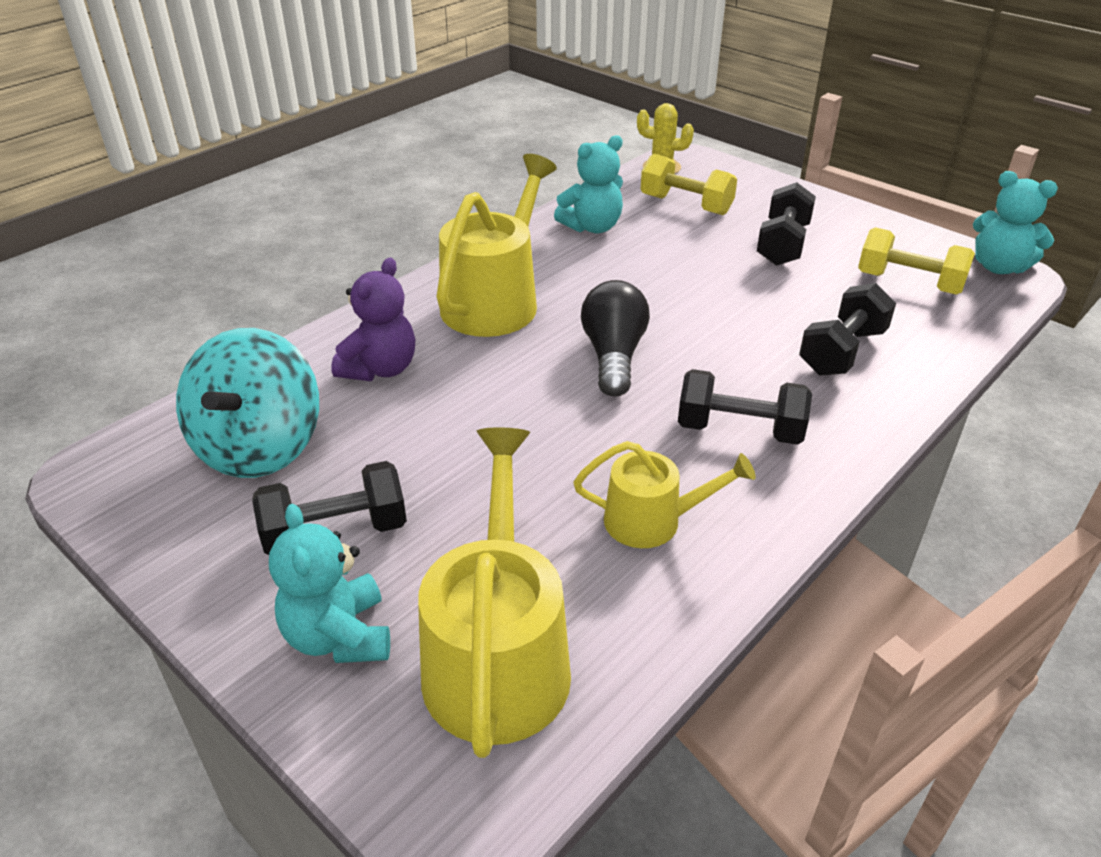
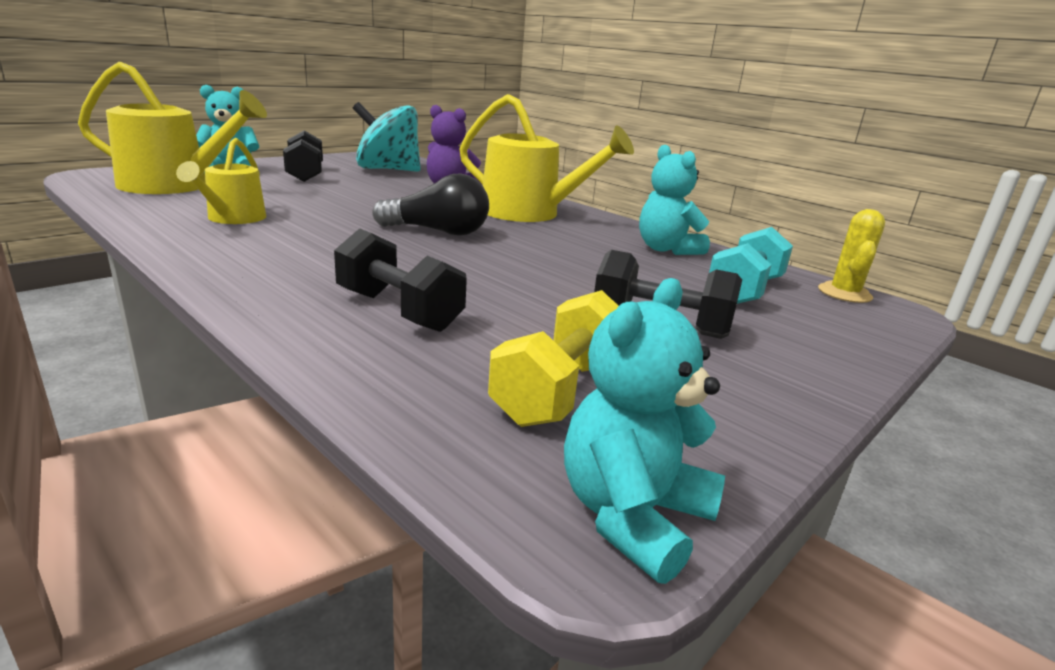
camera: 90 degrees right, 15 degrees down
(686, 205) = (744, 291): yellow dumbbell -> turquoise dumbbell
(739, 430) = (305, 252): black dumbbell -> none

**Exercise details**
Print the listing exactly, pictures excluded.

**Answer section**
camera: 90 degrees right, 15 degrees down
(686, 205) = (744, 291): yellow dumbbell -> turquoise dumbbell
(739, 430) = (305, 252): black dumbbell -> none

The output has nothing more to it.